Dataset extract below:
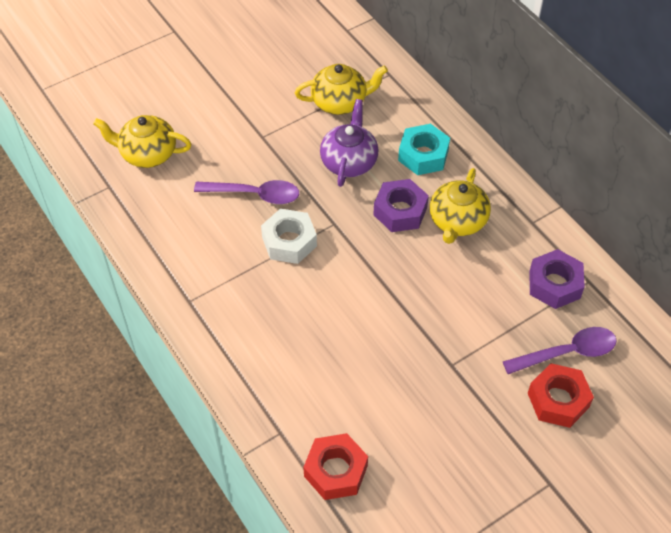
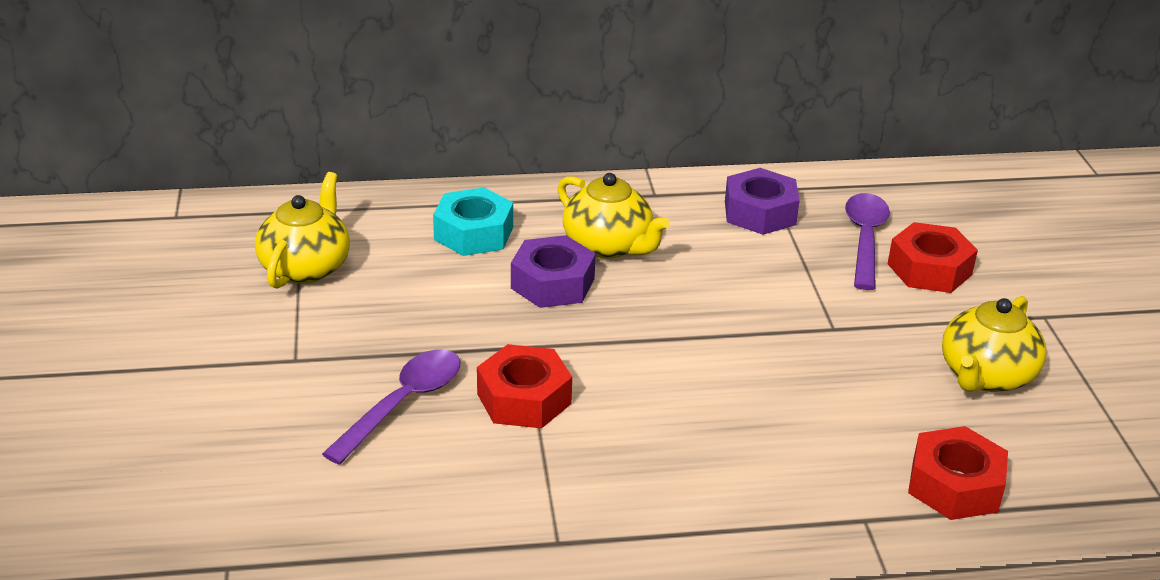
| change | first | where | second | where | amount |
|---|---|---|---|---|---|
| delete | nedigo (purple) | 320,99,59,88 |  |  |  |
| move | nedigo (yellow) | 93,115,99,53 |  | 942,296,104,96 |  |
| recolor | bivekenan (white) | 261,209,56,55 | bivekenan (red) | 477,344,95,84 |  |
End of Dataset extract.
Your assignment ▸
Please set down the records above word for word and omit their pictures.

Answer for this exercise ▸
| change | first | where | second | where | amount |
|---|---|---|---|---|---|
| delete | nedigo (purple) | 320,99,59,88 |  |  |  |
| move | nedigo (yellow) | 93,115,99,53 |  | 942,296,104,96 |  |
| recolor | bivekenan (white) | 261,209,56,55 | bivekenan (red) | 477,344,95,84 |  |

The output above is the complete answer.